[Image sets with object changes]
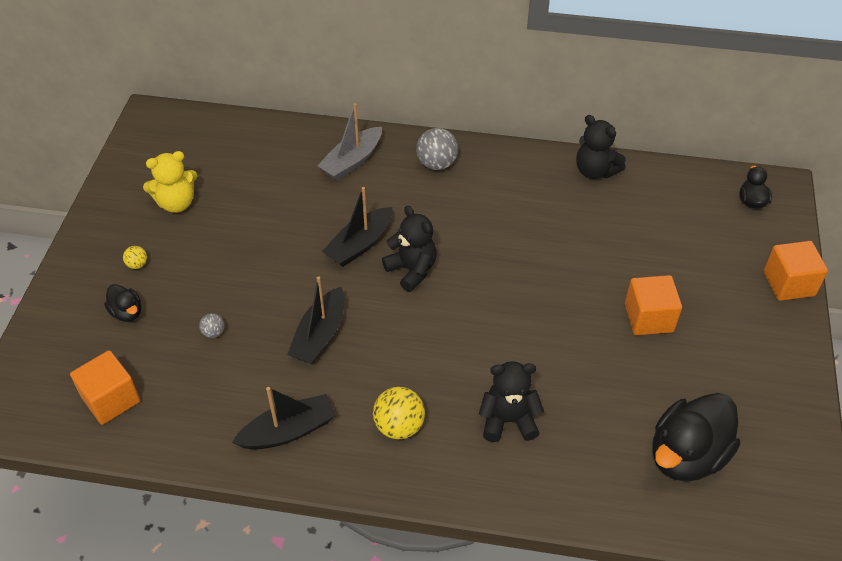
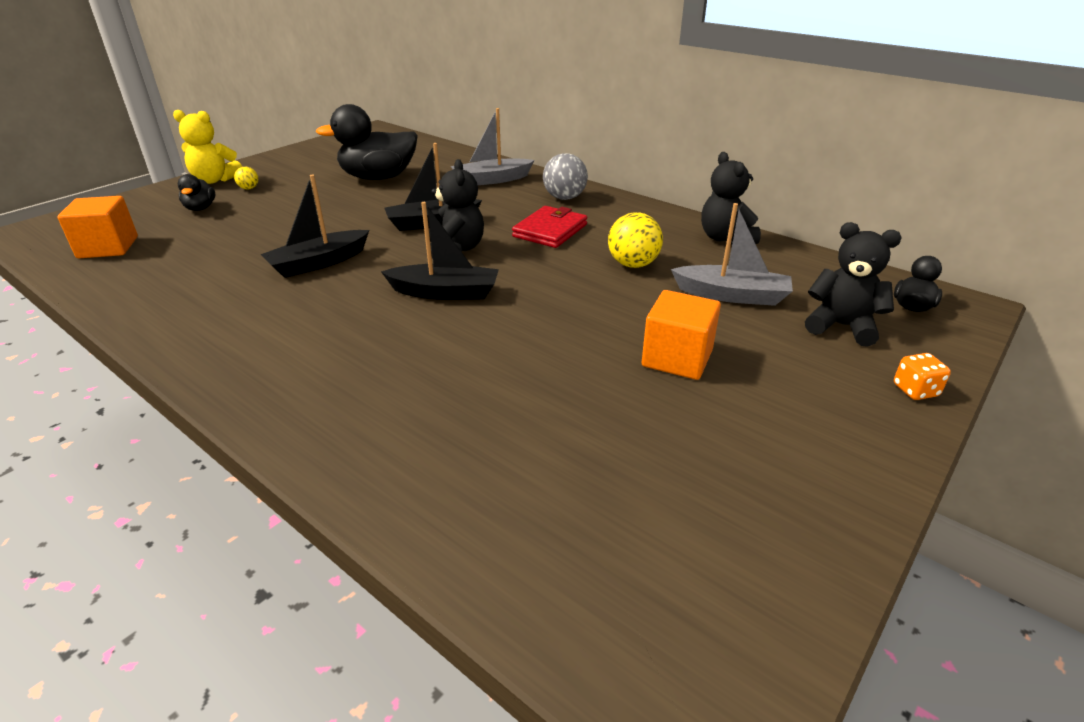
camera: 30 degrees right, 15 degrees down
(176, 203) = (325, 168): yellow teddy bear -> yellow teddy bear (215, 180)
(213, 333) = (240, 236): grey ball -> none
(289, 431) = (196, 312): black boat -> black boat (445, 293)
(399, 426) = (293, 346): yellow ball -> yellow ball (633, 264)
(462, 215) = (550, 230): none -> red wallet
(508, 420) = (407, 383): black teddy bear -> black teddy bear (841, 326)
(641, 238) = (732, 295): none -> grey boat
(687, 455) = (594, 509): black duck -> black duck (378, 178)
(789, 283) = (915, 390): orange cube -> orange dice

### Instructions for the task
Would you write out all of the data exactly as it stands, without the pictures?

### Solution to the problem
camera: 30 degrees right, 15 degrees down
(176, 203) = (325, 168): yellow teddy bear -> yellow teddy bear (215, 180)
(213, 333) = (240, 236): grey ball -> none
(289, 431) = (196, 312): black boat -> black boat (445, 293)
(399, 426) = (293, 346): yellow ball -> yellow ball (633, 264)
(462, 215) = (550, 230): none -> red wallet
(508, 420) = (407, 383): black teddy bear -> black teddy bear (841, 326)
(641, 238) = (732, 295): none -> grey boat
(687, 455) = (594, 509): black duck -> black duck (378, 178)
(789, 283) = (915, 390): orange cube -> orange dice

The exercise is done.